#### Try it
What you produce should match the records below precisely, except that images are removed.

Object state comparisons
• • • •

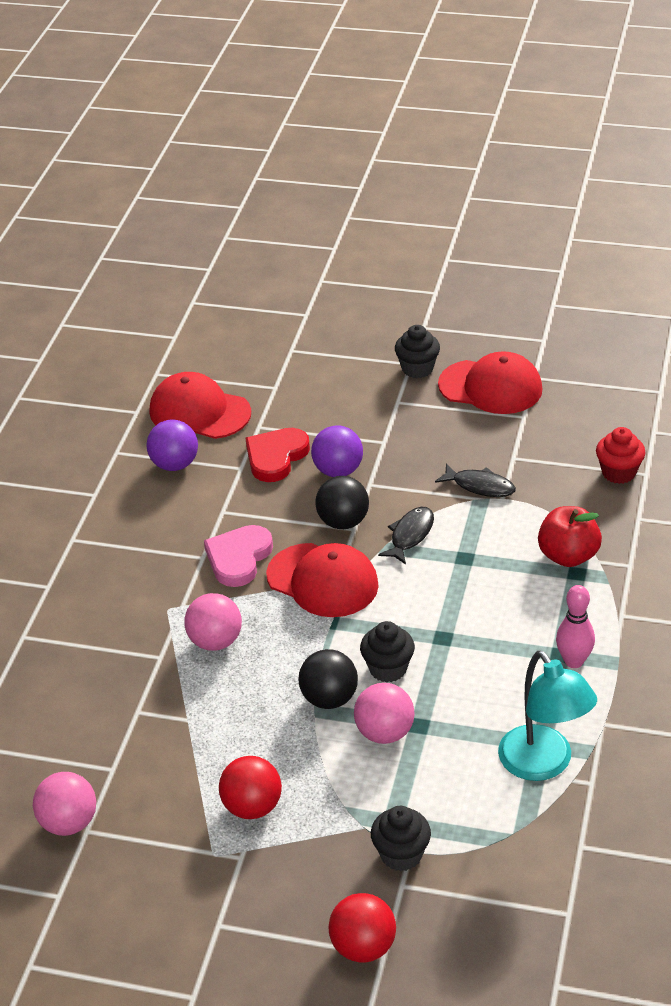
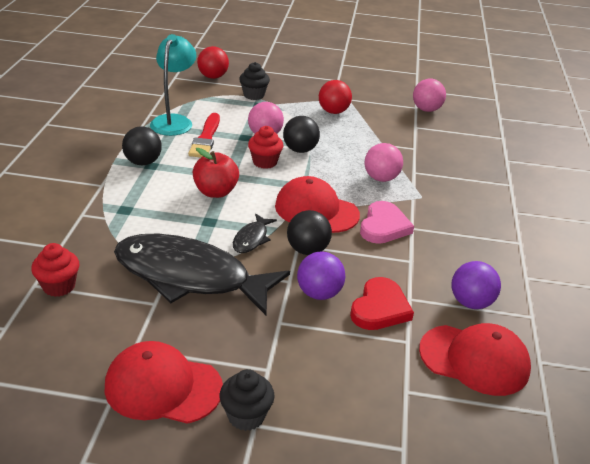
camera: 170 degrees right, 5 degrees down
red ball [328,893,396,963] -> red ball moved to [197,46,229,79]
black cupcake [360,621,415,683] -> red cupcake [248,126,283,169]
black fish [435,463,516,497] -> black fish [114,233,290,315], size x2.46
turquoise lamp [498,651,597,781] -> turquoise lamp turned 45 degrees clockwise [150,34,196,136]
red apple [538,506,602,567] -> red apple moved to [193,148,239,198]
pink bowling pin [556,585,595,668] -> black ball [122,126,162,165]
none -> red brush [188,113,220,158]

• • • •

#### Solution to the exercise
camera: 170 degrees right, 5 degrees down
red ball [328,893,396,963] -> red ball moved to [197,46,229,79]
black cupcake [360,621,415,683] -> red cupcake [248,126,283,169]
black fish [435,463,516,497] -> black fish [114,233,290,315], size x2.46
turquoise lamp [498,651,597,781] -> turquoise lamp turned 45 degrees clockwise [150,34,196,136]
red apple [538,506,602,567] -> red apple moved to [193,148,239,198]
pink bowling pin [556,585,595,668] -> black ball [122,126,162,165]
none -> red brush [188,113,220,158]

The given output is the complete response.